- **Aim of the exercise**:
The required output is the lines below from the line containing "C2: 470nF (+3V3, GND) -> 100nF (+3V3, GND)" to the line containing "R2: 2.7k (+3V3, GND) -> 2.7k (GATE, GND)", inclusive, retyped exactly. No other lines belong in it.

- **Supplied data**:
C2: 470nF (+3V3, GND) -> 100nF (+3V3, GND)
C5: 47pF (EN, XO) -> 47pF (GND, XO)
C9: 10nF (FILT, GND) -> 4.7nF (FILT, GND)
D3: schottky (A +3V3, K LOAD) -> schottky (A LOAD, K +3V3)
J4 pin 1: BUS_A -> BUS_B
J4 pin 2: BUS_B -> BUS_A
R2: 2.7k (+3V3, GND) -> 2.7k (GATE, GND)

...

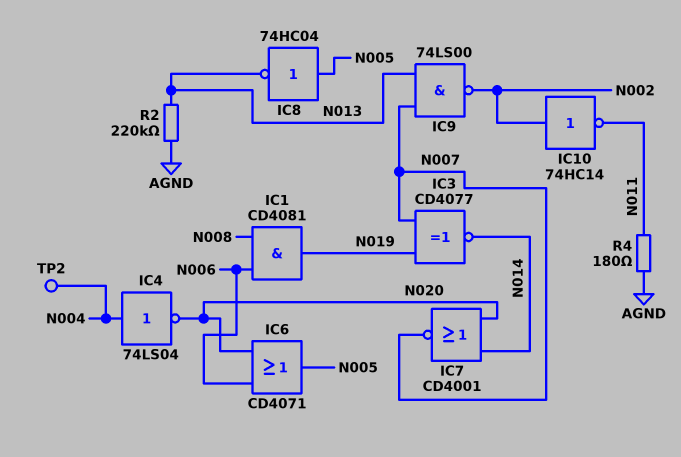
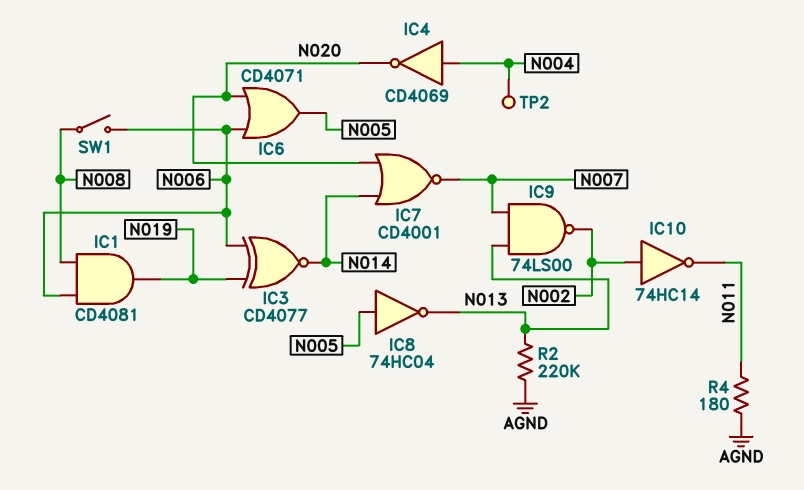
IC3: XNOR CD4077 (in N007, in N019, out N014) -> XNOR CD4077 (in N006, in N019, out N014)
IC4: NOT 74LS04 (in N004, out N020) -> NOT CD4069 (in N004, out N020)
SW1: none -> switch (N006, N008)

- **Response**:
C2: 470nF (+3V3, GND) -> 100nF (+3V3, GND)
C5: 47pF (EN, XO) -> 47pF (GND, XO)
C9: 10nF (FILT, GND) -> 4.7nF (FILT, GND)
D3: schottky (A +3V3, K LOAD) -> schottky (A LOAD, K +3V3)
J4 pin 1: BUS_A -> BUS_B
J4 pin 2: BUS_B -> BUS_A
R2: 2.7k (+3V3, GND) -> 2.7k (GATE, GND)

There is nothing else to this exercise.